··· DATA SECTION ···
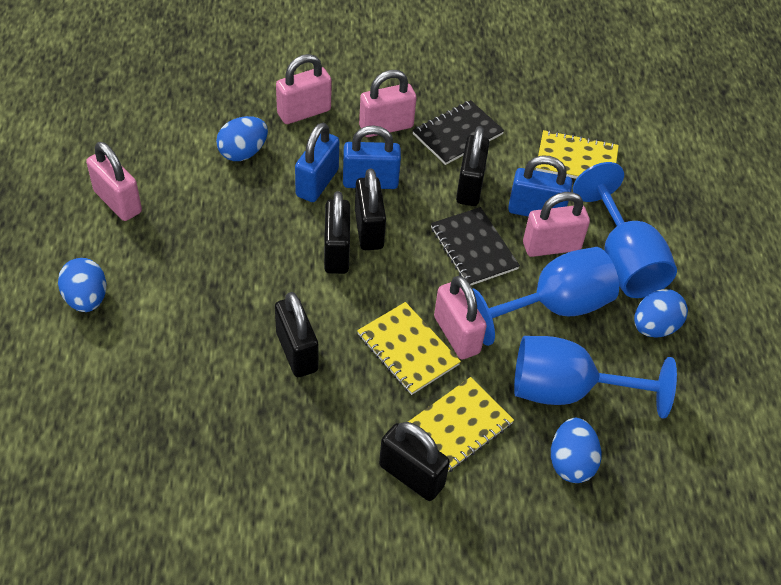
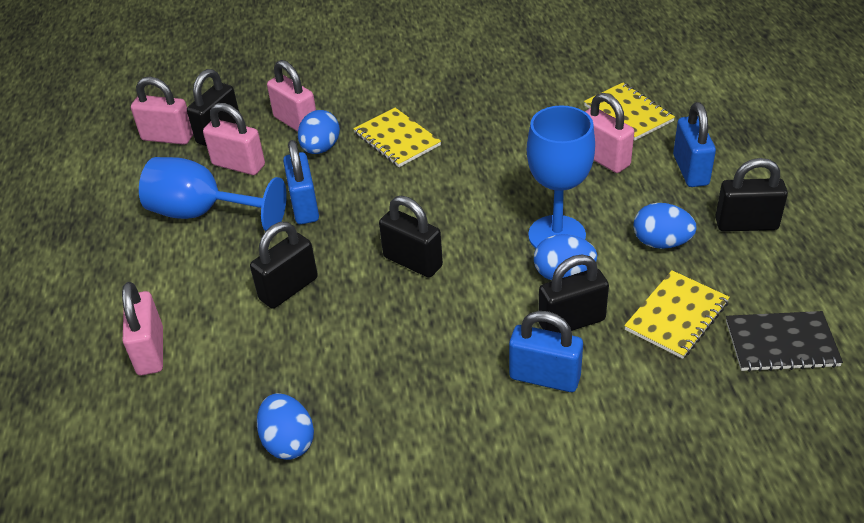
black notebook: 2 -> 1
blue goblet: 3 -> 2

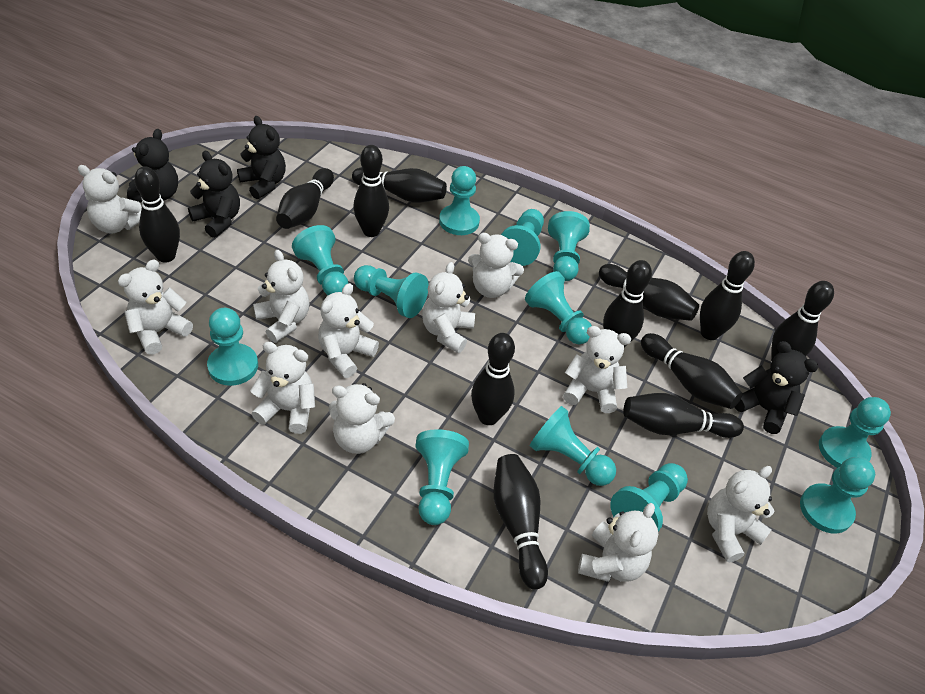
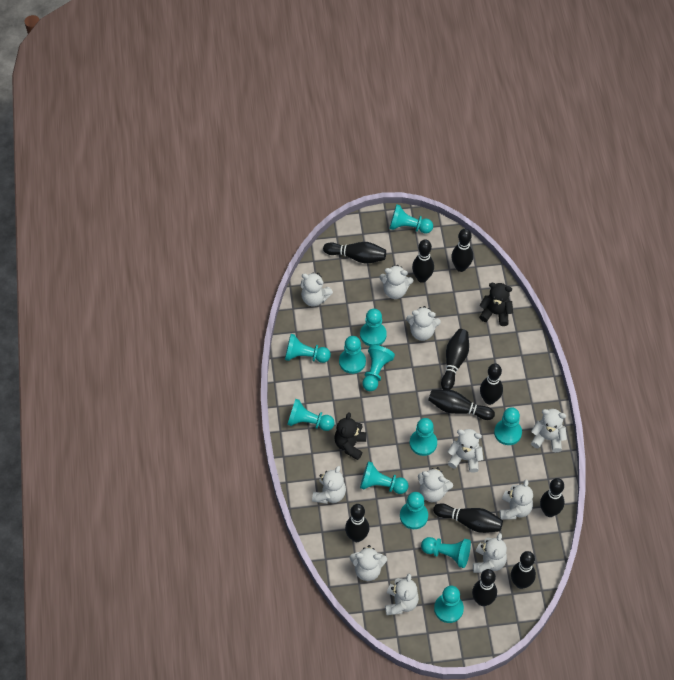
black bowling pin: 12 -> 11
black teddy bear: 4 -> 2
···
First drop every picture, then print the data above exactly as it stands.

(RESPONSE TO THE TASK)
black notebook: 2 -> 1
blue goblet: 3 -> 2

black bowling pin: 12 -> 11
black teddy bear: 4 -> 2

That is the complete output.